Data in this exercise.
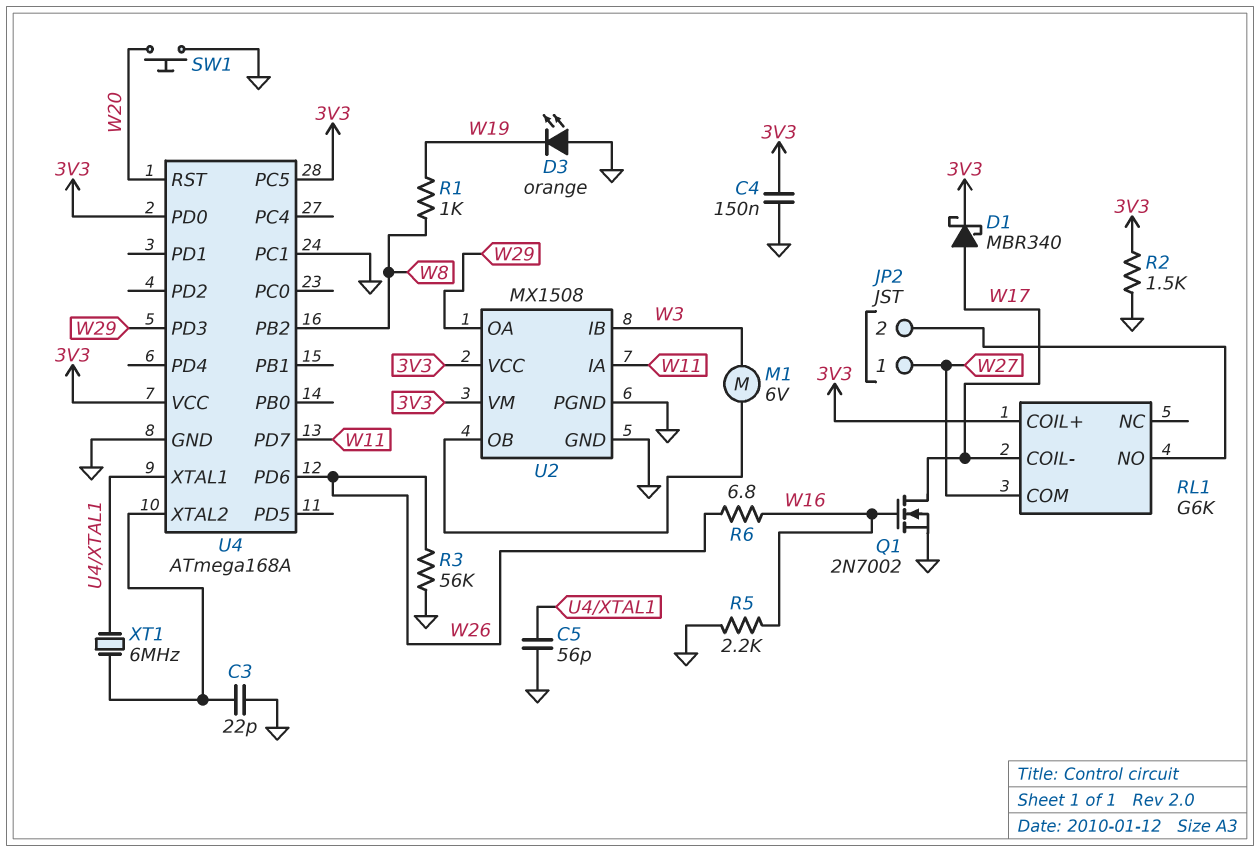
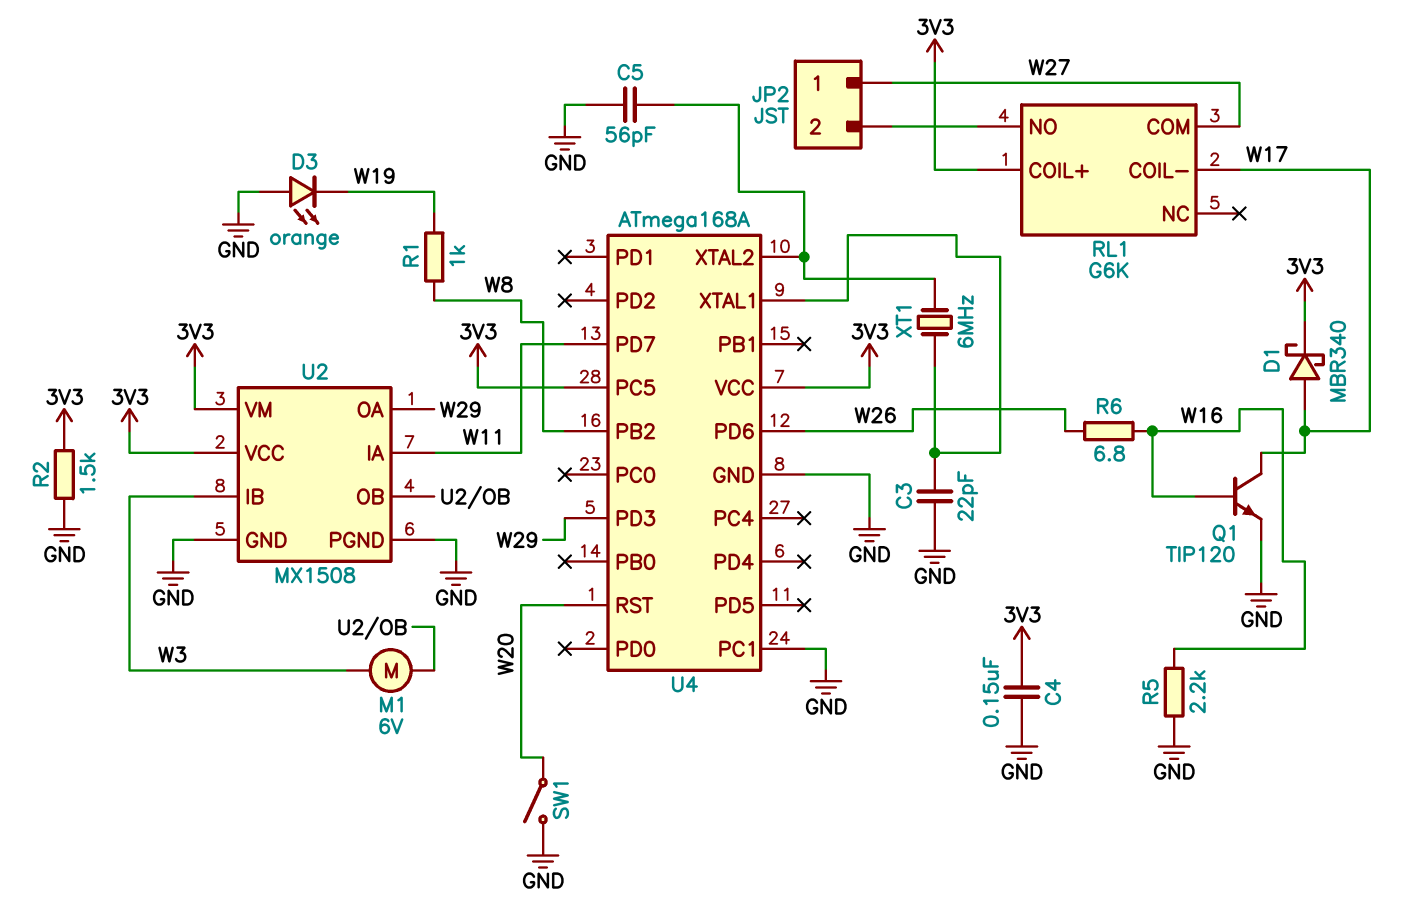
C3: 22pF (GND, U4/XTAL2) -> 22pF (GND, U4/XTAL1)
C5: 56pF (GND, U4/XTAL1) -> 56pF (GND, U4/XTAL2)
Q1: NMOS 2N7002 (G W16, D W17, S GND) -> NPN TIP120 (B W16, C W17, E GND)
R3: 56k (GND, W26) -> none
SW1: button (GND, W20) -> switch (GND, W20)
U4 pin PD0: 3V3 -> none

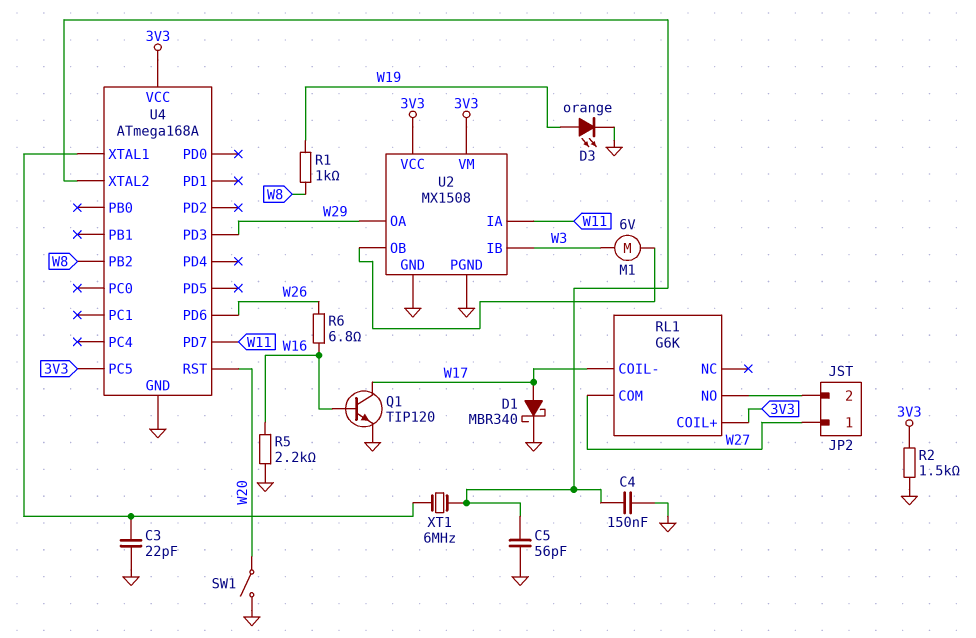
C4: 150nF (3V3, GND) -> 150nF (GND, U4/XTAL2)
D1: schottky MBR340 (A W17, K 3V3) -> schottky MBR340 (A W17, K GND)
D3: LED orange (A GND, K W19) -> LED orange (A W19, K GND)
U4 pin PC1: GND -> none

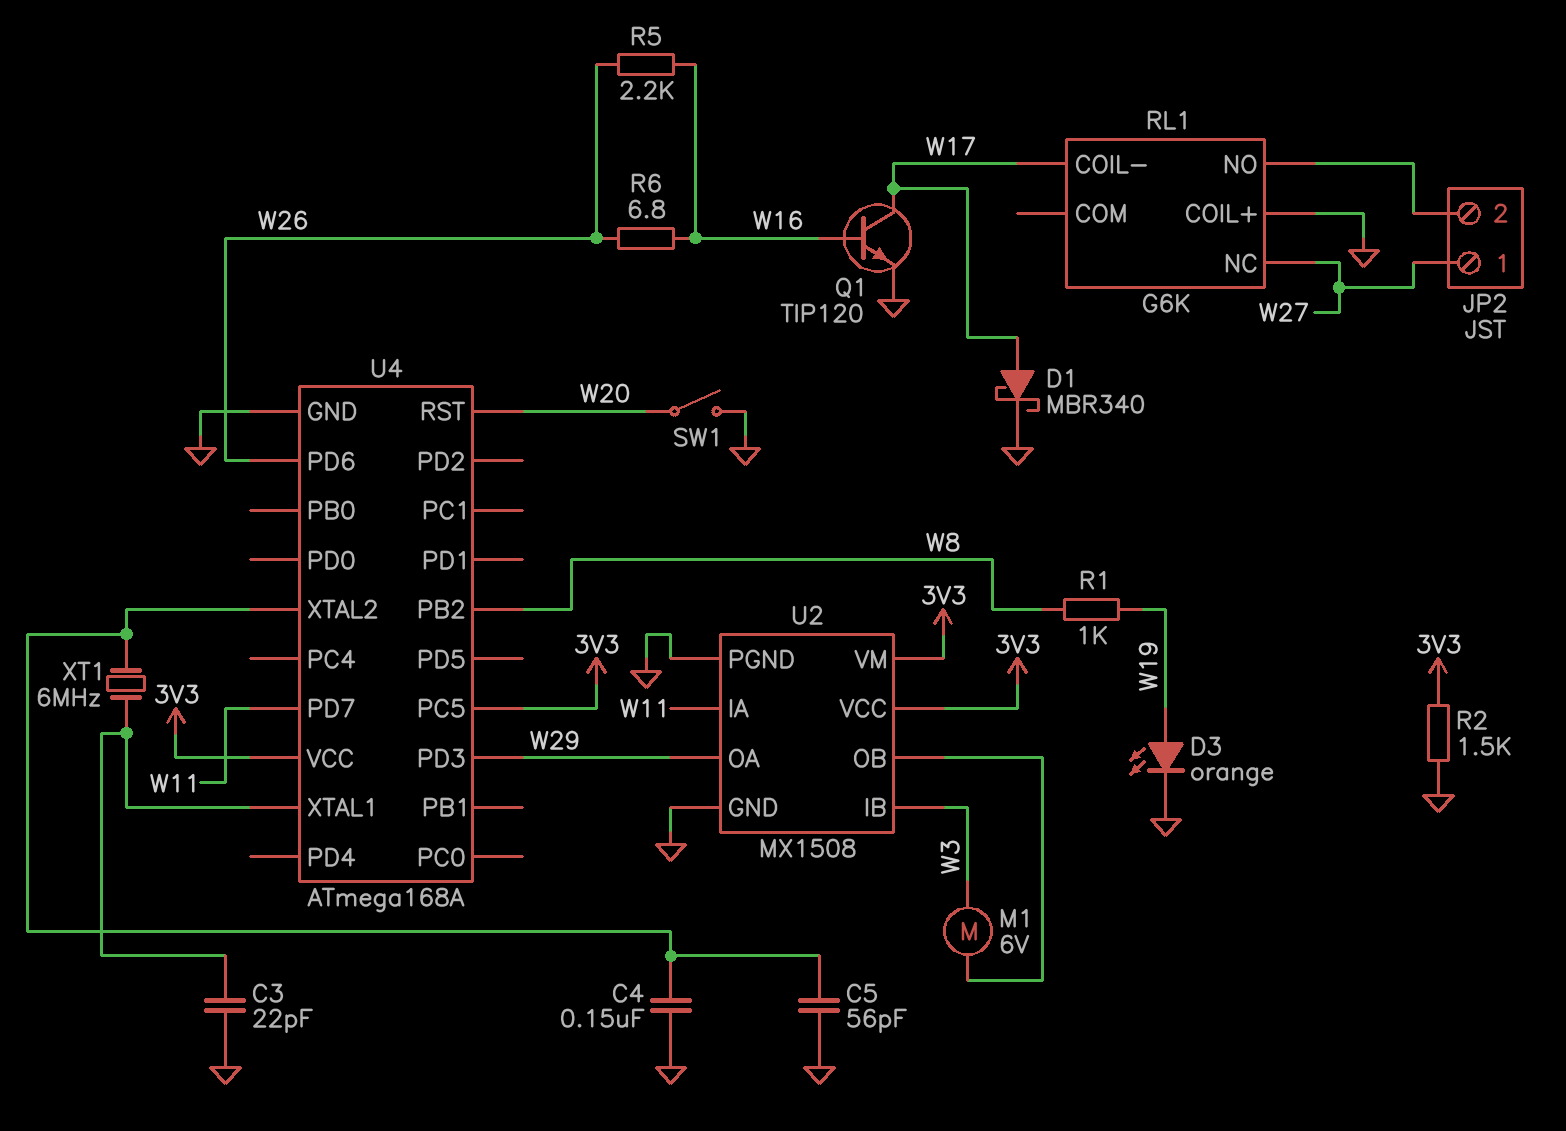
R5: 2.2k (GND, W16) -> 2.2k (W16, W26)
RL1 pin COIL+: 3V3 -> GND
RL1 pin COM: W27 -> none
RL1 pin NC: none -> W27

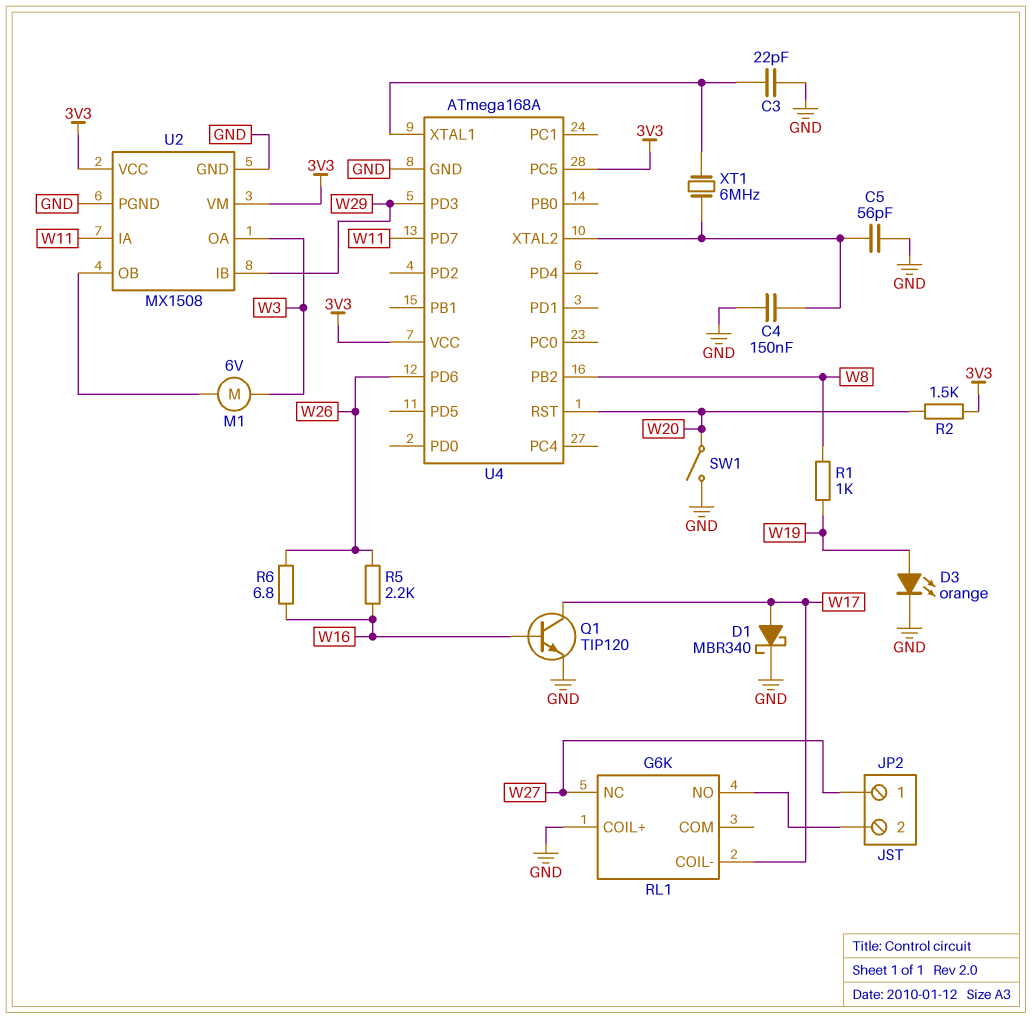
R2: 1.5k (3V3, GND) -> 1.5k (3V3, W20)
U2 pin IB: W3 -> W29
U2 pin OA: W29 -> W3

Aim of the exercise.
The preceding entries are to be written out again exactly, with the pictures removed.

Response.
C3: 22pF (GND, U4/XTAL2) -> 22pF (GND, U4/XTAL1)
C5: 56pF (GND, U4/XTAL1) -> 56pF (GND, U4/XTAL2)
Q1: NMOS 2N7002 (G W16, D W17, S GND) -> NPN TIP120 (B W16, C W17, E GND)
R3: 56k (GND, W26) -> none
SW1: button (GND, W20) -> switch (GND, W20)
U4 pin PD0: 3V3 -> none

C4: 150nF (3V3, GND) -> 150nF (GND, U4/XTAL2)
D1: schottky MBR340 (A W17, K 3V3) -> schottky MBR340 (A W17, K GND)
D3: LED orange (A GND, K W19) -> LED orange (A W19, K GND)
U4 pin PC1: GND -> none

R5: 2.2k (GND, W16) -> 2.2k (W16, W26)
RL1 pin COIL+: 3V3 -> GND
RL1 pin COM: W27 -> none
RL1 pin NC: none -> W27

R2: 1.5k (3V3, GND) -> 1.5k (3V3, W20)
U2 pin IB: W3 -> W29
U2 pin OA: W29 -> W3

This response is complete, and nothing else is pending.